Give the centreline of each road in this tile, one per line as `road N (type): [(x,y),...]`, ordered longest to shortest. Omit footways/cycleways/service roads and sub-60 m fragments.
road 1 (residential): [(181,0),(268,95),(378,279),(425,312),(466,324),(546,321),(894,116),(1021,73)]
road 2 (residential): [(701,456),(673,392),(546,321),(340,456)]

TASK TO CARRY OUT: Reproduce the listing above precisely.

RESPONSE AREA:
Give the centreline of each road in this tile, one per line as `road N (type): [(x,y),...]`, ordered longest to shortest. Omit footways/cycleways/service roads and sub-60 m fragments.
road 1 (residential): [(181,0),(268,95),(378,279),(425,312),(466,324),(546,321),(894,116),(1021,73)]
road 2 (residential): [(701,456),(673,392),(546,321),(340,456)]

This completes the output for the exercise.